Dataset records:
*** Begin section ***

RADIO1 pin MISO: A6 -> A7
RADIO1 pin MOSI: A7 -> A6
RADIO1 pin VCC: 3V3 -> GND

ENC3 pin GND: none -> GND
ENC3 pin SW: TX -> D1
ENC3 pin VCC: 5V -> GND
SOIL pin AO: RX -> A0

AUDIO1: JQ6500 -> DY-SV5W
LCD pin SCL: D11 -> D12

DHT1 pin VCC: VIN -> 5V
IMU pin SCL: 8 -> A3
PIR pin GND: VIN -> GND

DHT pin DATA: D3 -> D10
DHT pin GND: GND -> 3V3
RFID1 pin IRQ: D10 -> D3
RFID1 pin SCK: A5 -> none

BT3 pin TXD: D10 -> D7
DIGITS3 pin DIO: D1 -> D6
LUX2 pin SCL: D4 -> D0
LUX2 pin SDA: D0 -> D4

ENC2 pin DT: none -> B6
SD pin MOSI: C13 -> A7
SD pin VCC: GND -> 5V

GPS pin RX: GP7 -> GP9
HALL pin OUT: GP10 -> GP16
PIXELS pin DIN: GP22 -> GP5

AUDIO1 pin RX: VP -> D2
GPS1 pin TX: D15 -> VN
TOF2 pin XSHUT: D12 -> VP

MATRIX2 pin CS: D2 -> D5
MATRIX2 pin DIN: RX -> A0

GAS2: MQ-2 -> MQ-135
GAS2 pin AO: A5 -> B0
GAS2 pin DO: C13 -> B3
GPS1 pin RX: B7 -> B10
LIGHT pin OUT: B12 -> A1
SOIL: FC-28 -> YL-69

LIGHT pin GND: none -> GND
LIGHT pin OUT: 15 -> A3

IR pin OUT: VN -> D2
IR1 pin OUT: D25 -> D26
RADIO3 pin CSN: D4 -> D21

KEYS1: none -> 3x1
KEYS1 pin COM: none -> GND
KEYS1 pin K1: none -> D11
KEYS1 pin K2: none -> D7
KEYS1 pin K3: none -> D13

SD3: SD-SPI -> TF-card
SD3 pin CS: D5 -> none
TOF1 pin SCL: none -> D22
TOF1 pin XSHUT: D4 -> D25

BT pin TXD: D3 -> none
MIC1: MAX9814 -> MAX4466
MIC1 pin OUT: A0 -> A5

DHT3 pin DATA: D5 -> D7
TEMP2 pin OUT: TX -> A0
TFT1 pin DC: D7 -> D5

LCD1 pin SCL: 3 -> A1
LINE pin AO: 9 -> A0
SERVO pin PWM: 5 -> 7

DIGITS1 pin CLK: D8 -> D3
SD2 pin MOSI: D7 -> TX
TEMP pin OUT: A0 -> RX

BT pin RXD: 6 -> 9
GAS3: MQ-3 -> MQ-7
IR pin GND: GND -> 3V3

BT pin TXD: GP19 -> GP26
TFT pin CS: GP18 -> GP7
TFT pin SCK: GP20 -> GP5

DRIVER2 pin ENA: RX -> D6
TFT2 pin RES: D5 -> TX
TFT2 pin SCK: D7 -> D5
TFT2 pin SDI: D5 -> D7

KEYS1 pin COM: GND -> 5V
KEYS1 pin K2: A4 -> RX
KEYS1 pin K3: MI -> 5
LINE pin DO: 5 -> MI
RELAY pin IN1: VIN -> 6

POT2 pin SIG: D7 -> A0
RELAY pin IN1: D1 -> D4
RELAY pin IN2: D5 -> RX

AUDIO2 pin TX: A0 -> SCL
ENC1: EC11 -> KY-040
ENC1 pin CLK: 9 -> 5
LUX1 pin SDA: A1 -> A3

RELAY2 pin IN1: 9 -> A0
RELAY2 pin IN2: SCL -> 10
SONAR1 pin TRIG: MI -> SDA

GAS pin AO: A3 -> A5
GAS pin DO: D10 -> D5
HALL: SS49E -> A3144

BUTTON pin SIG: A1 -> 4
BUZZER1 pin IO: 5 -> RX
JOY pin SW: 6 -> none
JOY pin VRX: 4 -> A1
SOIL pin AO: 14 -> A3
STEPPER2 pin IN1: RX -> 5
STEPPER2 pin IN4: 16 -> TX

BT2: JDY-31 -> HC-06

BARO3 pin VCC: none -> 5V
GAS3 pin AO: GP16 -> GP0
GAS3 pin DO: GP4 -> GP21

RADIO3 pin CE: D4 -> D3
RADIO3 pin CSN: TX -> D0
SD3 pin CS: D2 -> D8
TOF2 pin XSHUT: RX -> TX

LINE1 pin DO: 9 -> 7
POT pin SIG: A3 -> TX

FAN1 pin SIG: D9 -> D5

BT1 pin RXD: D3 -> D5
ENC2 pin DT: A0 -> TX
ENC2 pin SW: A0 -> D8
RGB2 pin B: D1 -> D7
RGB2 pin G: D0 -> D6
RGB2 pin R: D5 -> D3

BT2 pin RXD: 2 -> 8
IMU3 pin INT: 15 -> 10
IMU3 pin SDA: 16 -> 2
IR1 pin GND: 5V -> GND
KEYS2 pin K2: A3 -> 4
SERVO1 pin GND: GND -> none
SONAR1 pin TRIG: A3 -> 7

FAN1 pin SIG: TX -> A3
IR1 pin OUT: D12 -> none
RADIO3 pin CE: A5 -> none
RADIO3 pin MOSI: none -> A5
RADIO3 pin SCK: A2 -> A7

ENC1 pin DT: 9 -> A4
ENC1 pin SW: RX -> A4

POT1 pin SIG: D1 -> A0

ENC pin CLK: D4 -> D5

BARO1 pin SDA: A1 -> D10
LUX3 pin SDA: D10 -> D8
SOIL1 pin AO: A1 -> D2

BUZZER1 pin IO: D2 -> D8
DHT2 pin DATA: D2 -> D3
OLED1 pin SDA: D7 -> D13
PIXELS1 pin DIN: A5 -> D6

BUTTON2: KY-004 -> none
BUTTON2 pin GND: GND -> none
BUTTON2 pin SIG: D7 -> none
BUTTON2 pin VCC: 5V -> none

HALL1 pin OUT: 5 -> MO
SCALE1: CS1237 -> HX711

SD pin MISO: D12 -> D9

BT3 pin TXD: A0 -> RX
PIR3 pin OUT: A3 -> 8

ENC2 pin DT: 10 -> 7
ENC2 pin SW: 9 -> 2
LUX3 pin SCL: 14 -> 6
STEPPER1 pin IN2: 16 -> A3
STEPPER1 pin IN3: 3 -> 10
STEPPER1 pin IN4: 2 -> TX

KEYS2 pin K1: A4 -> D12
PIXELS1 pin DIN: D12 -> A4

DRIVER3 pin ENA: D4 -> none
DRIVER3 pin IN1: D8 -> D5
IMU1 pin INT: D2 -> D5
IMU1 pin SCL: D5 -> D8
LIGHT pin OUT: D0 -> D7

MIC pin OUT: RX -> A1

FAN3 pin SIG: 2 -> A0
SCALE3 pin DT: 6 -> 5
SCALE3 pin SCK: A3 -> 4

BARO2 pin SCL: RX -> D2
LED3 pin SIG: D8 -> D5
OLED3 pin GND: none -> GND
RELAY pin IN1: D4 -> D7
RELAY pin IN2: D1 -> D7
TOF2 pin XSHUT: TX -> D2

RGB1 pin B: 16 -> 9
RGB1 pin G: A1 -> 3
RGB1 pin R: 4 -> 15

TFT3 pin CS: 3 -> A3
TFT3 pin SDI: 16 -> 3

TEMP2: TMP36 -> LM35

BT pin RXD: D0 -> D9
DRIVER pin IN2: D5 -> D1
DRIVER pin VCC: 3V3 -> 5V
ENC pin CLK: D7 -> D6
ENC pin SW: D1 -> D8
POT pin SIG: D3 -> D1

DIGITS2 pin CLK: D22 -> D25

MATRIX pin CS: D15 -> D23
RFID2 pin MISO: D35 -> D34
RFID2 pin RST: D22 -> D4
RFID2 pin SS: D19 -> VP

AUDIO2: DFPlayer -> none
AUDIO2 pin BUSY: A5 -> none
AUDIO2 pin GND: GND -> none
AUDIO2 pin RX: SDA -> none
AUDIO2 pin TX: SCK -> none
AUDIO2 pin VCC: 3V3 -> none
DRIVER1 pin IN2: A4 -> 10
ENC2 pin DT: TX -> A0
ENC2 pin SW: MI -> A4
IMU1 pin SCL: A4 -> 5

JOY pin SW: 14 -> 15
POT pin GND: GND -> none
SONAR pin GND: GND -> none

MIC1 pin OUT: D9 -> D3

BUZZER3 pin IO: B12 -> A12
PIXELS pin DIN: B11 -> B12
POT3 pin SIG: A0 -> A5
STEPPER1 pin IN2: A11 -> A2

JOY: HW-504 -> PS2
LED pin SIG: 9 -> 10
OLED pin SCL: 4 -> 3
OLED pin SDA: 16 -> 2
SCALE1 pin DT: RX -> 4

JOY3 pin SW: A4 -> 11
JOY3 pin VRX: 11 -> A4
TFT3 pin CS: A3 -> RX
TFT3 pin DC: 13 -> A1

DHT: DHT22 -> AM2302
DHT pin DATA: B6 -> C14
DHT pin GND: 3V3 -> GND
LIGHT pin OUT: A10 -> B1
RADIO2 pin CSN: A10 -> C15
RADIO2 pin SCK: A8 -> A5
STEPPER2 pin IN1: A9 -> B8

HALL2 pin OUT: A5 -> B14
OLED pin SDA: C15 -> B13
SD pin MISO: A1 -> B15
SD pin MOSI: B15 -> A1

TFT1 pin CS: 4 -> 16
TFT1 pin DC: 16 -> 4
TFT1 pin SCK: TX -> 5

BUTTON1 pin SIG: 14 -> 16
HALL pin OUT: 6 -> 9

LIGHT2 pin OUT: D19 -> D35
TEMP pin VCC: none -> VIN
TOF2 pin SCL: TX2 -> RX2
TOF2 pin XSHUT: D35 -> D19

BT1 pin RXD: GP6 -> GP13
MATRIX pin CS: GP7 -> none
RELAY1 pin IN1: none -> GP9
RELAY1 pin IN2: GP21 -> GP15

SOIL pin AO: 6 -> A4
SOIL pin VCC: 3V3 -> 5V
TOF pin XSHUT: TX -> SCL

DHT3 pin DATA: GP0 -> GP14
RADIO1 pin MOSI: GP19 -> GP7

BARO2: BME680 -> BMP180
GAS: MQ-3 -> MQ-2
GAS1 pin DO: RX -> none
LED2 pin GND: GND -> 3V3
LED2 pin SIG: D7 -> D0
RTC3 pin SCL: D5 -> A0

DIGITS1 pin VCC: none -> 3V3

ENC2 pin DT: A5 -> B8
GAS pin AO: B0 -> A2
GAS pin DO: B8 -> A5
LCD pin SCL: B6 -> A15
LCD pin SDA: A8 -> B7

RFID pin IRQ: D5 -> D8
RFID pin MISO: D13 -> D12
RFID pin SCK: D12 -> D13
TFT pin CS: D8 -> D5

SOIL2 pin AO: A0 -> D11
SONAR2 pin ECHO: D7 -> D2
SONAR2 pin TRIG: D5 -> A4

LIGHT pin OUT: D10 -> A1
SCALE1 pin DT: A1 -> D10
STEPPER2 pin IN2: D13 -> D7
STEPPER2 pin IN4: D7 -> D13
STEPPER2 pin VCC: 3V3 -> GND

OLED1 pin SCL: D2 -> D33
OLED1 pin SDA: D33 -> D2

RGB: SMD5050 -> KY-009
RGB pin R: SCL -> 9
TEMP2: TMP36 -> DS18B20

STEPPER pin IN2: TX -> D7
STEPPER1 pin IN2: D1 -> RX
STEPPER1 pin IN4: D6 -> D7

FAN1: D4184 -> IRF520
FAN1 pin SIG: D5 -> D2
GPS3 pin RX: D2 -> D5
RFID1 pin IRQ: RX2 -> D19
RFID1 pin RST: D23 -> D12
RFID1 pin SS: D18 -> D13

*** End section ***

■ Task description
What you give back must be the stretch above, starting at the line with "POT1 pin SIG: D1 -> A0" and ending at the line with "MIC pin OUT: RX -> A1", copied exactly.

■ Answer to the problem
POT1 pin SIG: D1 -> A0

ENC pin CLK: D4 -> D5

BARO1 pin SDA: A1 -> D10
LUX3 pin SDA: D10 -> D8
SOIL1 pin AO: A1 -> D2

BUZZER1 pin IO: D2 -> D8
DHT2 pin DATA: D2 -> D3
OLED1 pin SDA: D7 -> D13
PIXELS1 pin DIN: A5 -> D6

BUTTON2: KY-004 -> none
BUTTON2 pin GND: GND -> none
BUTTON2 pin SIG: D7 -> none
BUTTON2 pin VCC: 5V -> none

HALL1 pin OUT: 5 -> MO
SCALE1: CS1237 -> HX711

SD pin MISO: D12 -> D9

BT3 pin TXD: A0 -> RX
PIR3 pin OUT: A3 -> 8

ENC2 pin DT: 10 -> 7
ENC2 pin SW: 9 -> 2
LUX3 pin SCL: 14 -> 6
STEPPER1 pin IN2: 16 -> A3
STEPPER1 pin IN3: 3 -> 10
STEPPER1 pin IN4: 2 -> TX

KEYS2 pin K1: A4 -> D12
PIXELS1 pin DIN: D12 -> A4

DRIVER3 pin ENA: D4 -> none
DRIVER3 pin IN1: D8 -> D5
IMU1 pin INT: D2 -> D5
IMU1 pin SCL: D5 -> D8
LIGHT pin OUT: D0 -> D7

MIC pin OUT: RX -> A1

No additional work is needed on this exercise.